Data entries
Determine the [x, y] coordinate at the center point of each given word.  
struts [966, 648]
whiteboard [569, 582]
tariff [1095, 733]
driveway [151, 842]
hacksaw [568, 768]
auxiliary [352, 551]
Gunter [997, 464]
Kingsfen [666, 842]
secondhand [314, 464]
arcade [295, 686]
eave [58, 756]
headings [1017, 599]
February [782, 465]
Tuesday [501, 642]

TASK GOAL. Could you copy every line of the data entries above word for word, with nothing changed?

THE SOLUTION.
Determine the [x, y] coordinate at the center point of each given word.  
struts [966, 648]
whiteboard [569, 582]
tariff [1095, 733]
driveway [151, 842]
hacksaw [568, 768]
auxiliary [352, 551]
Gunter [997, 464]
Kingsfen [666, 842]
secondhand [314, 464]
arcade [295, 686]
eave [58, 756]
headings [1017, 599]
February [782, 465]
Tuesday [501, 642]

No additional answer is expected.